Task brief → Output the line that contains "(216, 318) = (562, 203): brown" and each line after it in the listing, exactly as they appear, through the very last line.

Supplied material →
<<<<

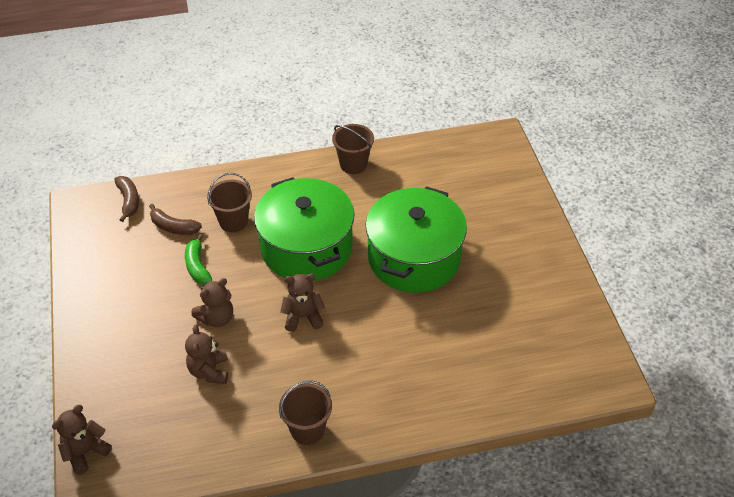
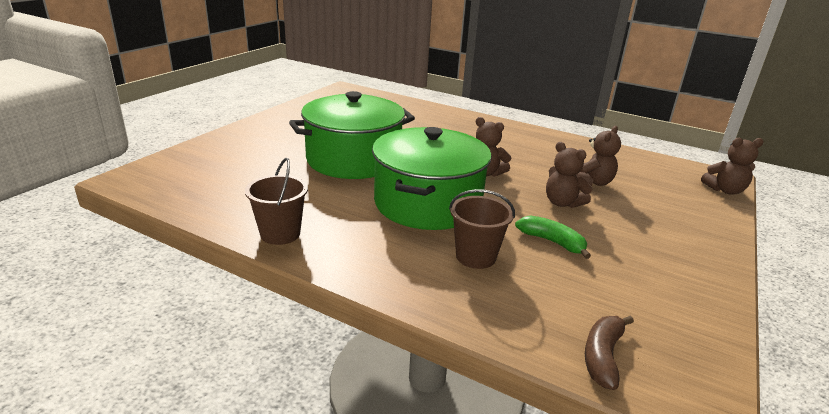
camera: 140 degrees left, 20 degrees down
(173, 227) = (554, 289): brown banana -> none
(197, 266) = (552, 242): green banana -> green banana turned 75 degrees counterclockwise
(216, 318) = (562, 203): brown teddy bear -> brown teddy bear turned 135 degrees counterclockwise
(307, 429) = (541, 139): brown bucket -> none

>>>>

Answer for this exercise →
(216, 318) = (562, 203): brown teddy bear -> brown teddy bear turned 135 degrees counterclockwise
(307, 429) = (541, 139): brown bucket -> none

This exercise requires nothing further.